§ Exercise description
Search for the word "XNOR" in the entries. Each line that holds it should be copied.

(Modification records)
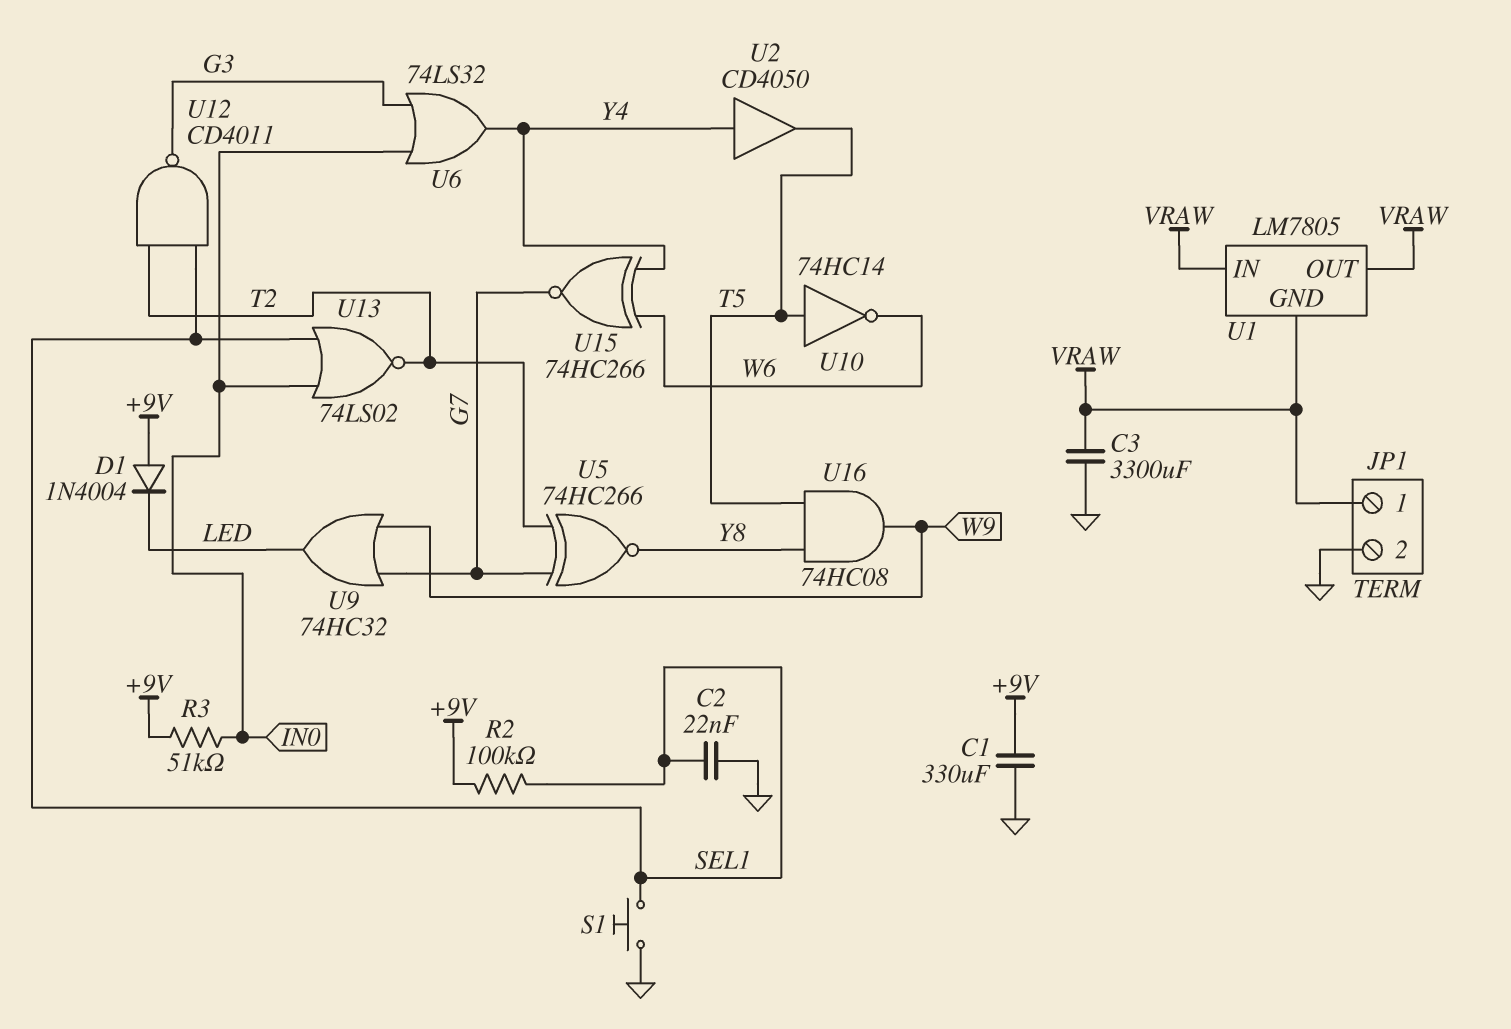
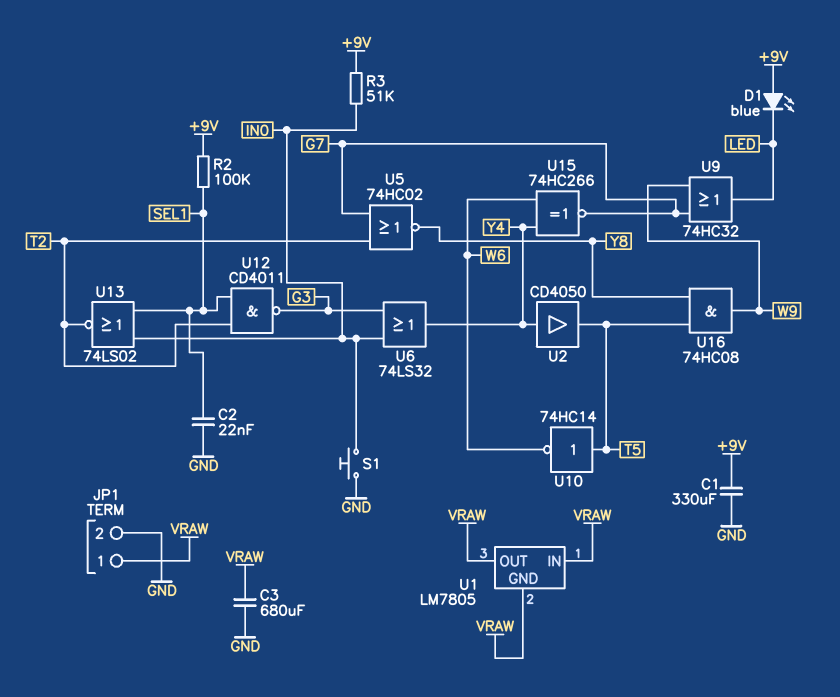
C3: 3300uF (GND, VRAW) -> 680uF (GND, VRAW)
D1: diode 1N4004 (A +9V, K LED) -> LED blue (A +9V, K LED)
S1: button (GND, SEL1) -> button (GND, IN0)
U5: XNOR 74HC266 (in G7, in T2, out Y8) -> NOR 74HC02 (in G7, in T2, out Y8)

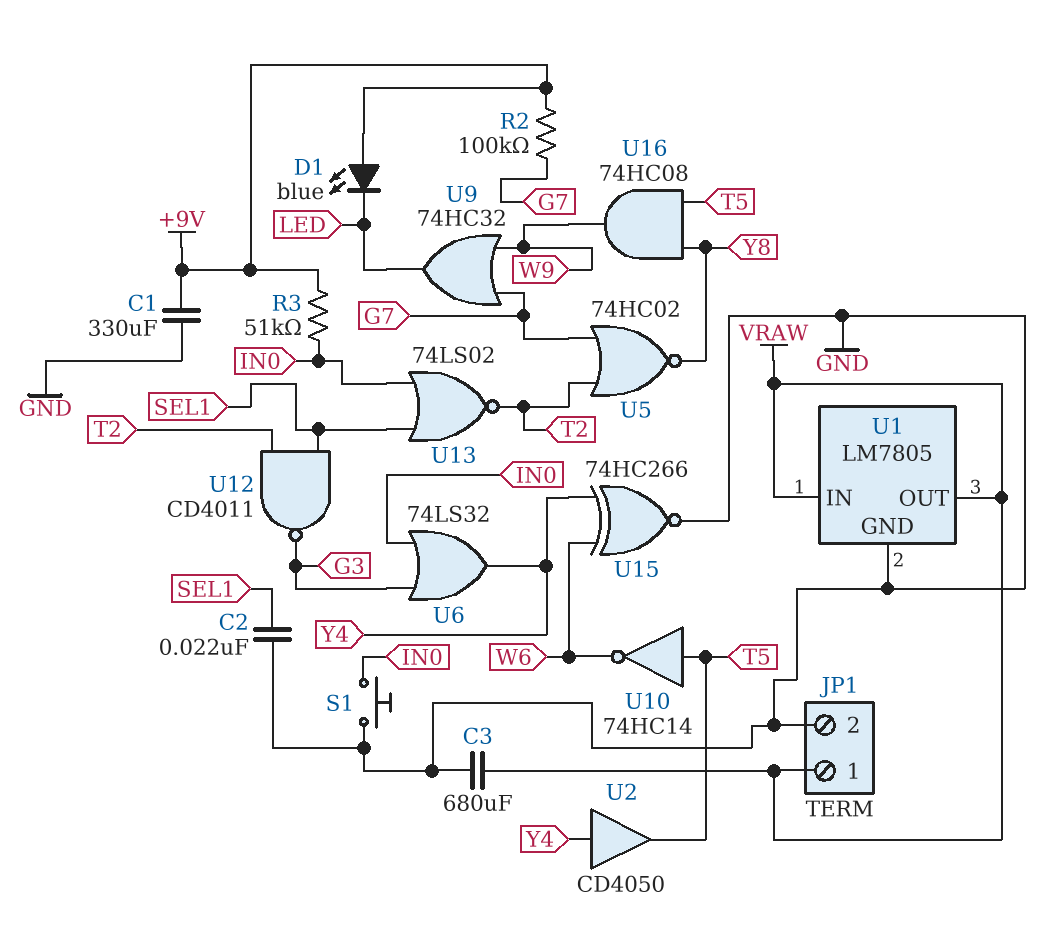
R2: 100k (+9V, SEL1) -> 100k (+9V, G7)
U1 pin GND: VRAW -> GND
U15: XNOR 74HC266 (in W6, in Y4, out G7) -> XNOR 74HC266 (in W6, in Y4, out GND)

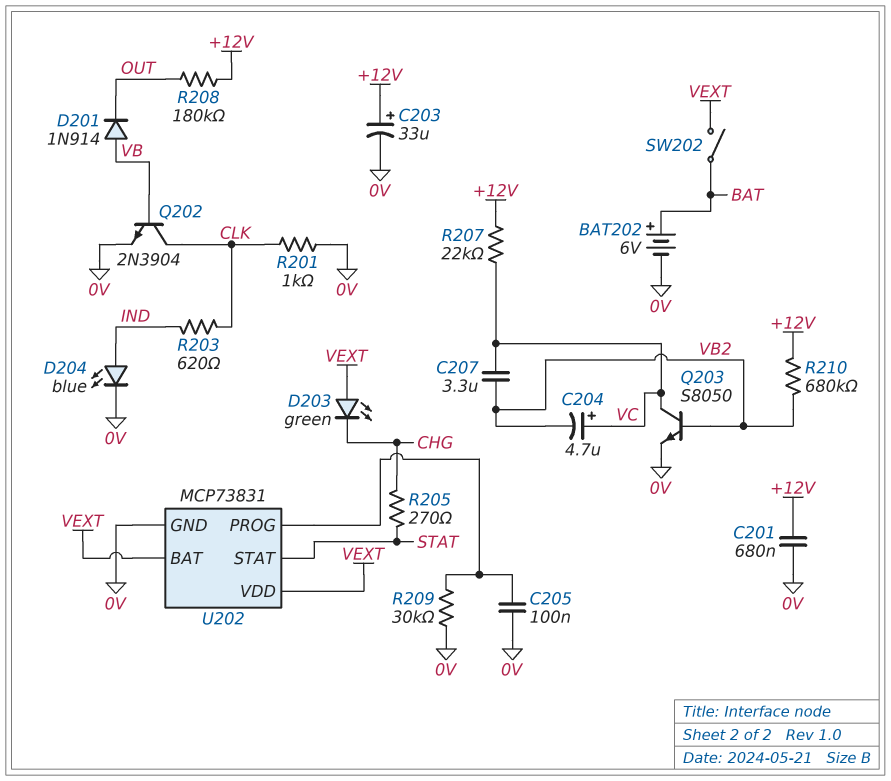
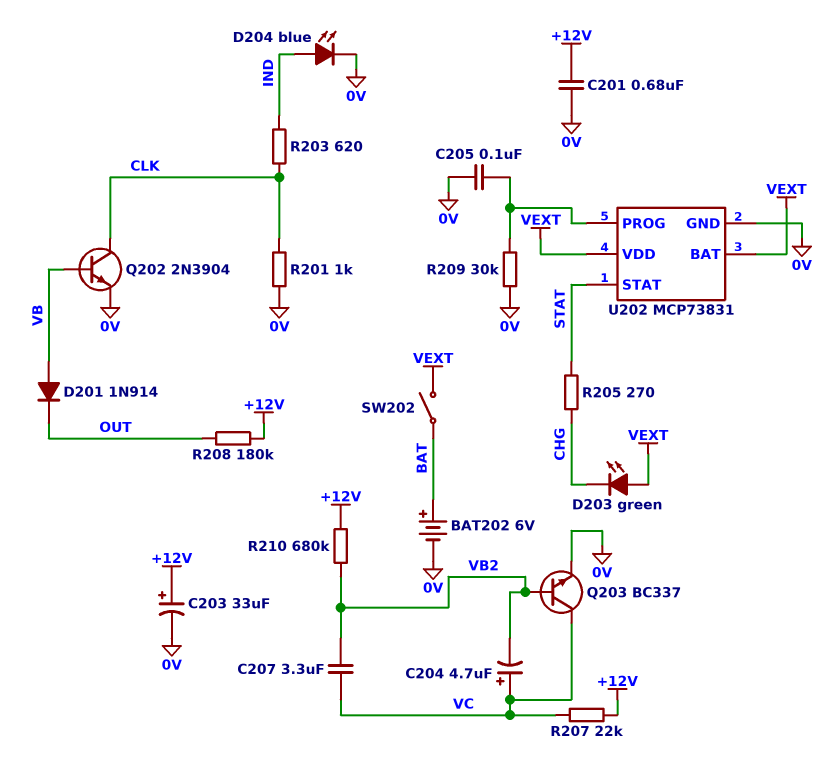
Q203: NPN S8050 (B VB2, C VC, E 0V) -> NPN BC337 (B VB2, C VC, E 0V)

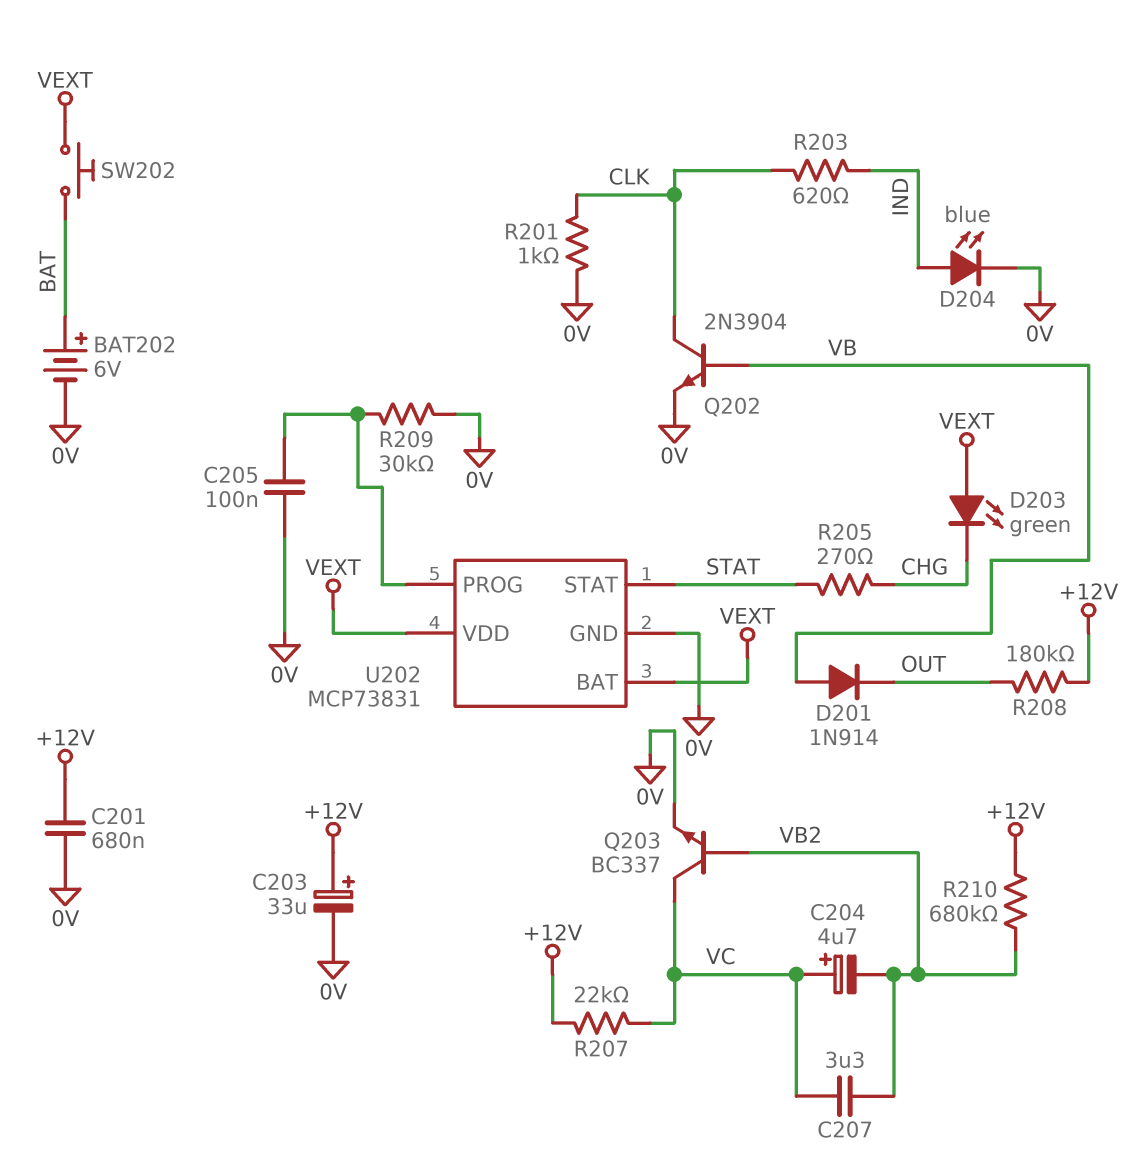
SW202: switch (BAT, VEXT) -> button (BAT, VEXT)

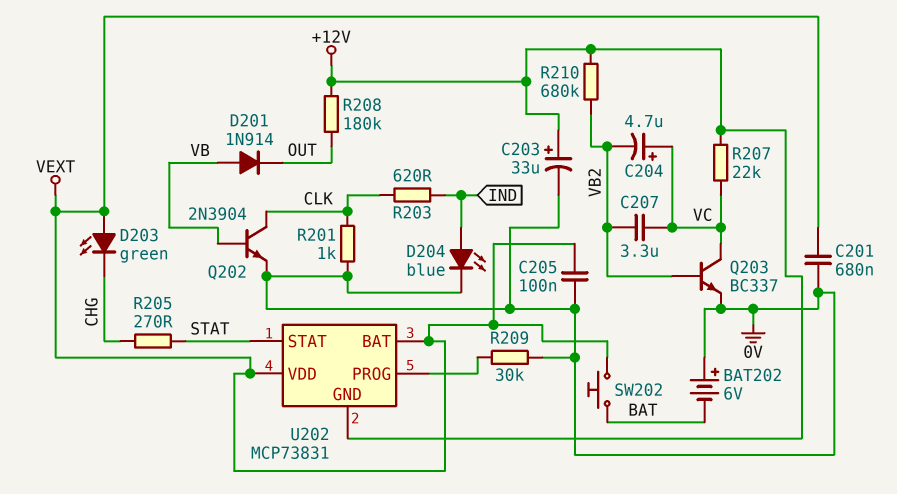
BAT202: 6V (plus BAT, minus 0V) -> 6V (plus 0V, minus BAT)
C201: 680nF (+12V, 0V) -> 680nF (0V, VEXT)
C205: 100nF (0V, U202/PROG) -> 100nF (0V, VEXT)
U202 pin GND: 0V -> +12V

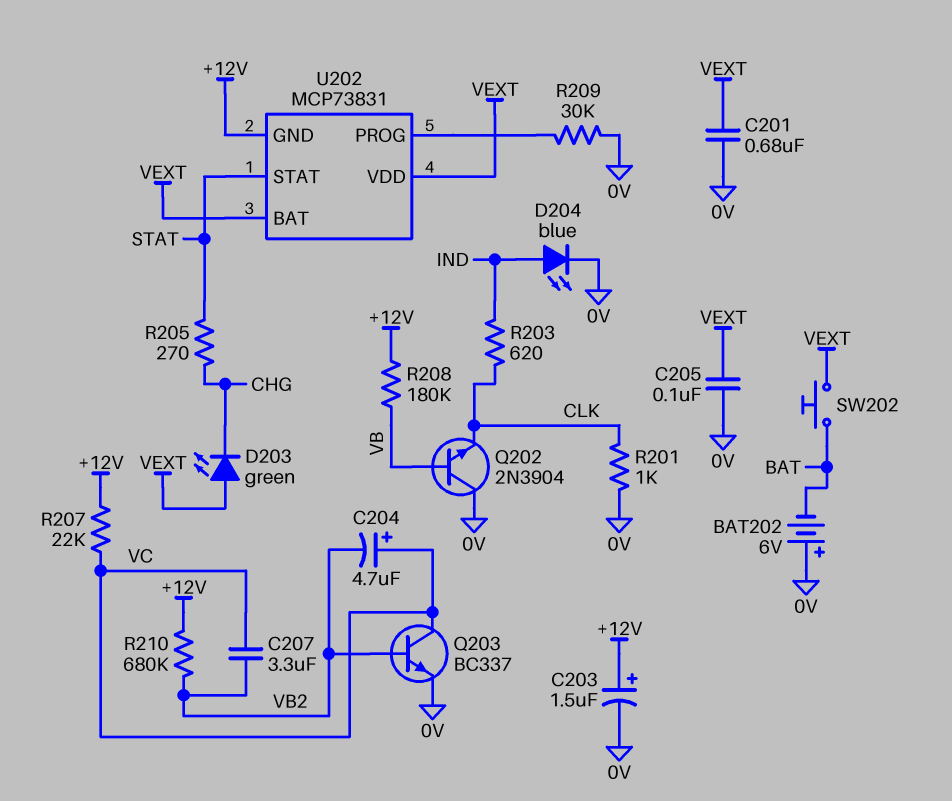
C203: 33uF (plus +12V, minus 0V) -> 1.5uF (plus +12V, minus 0V)
D201: diode 1N914 (A VB, K OUT) -> none
Q202: NPN 2N3904 (B VB, C CLK, E 0V) -> NPN 2N3904 (B VB, C 0V, E CLK)
R208: 180k (+12V, OUT) -> 180k (+12V, VB)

§ Problem solution
U5: XNOR 74HC266 (in G7, in T2, out Y8) -> NOR 74HC02 (in G7, in T2, out Y8)
U15: XNOR 74HC266 (in W6, in Y4, out G7) -> XNOR 74HC266 (in W6, in Y4, out GND)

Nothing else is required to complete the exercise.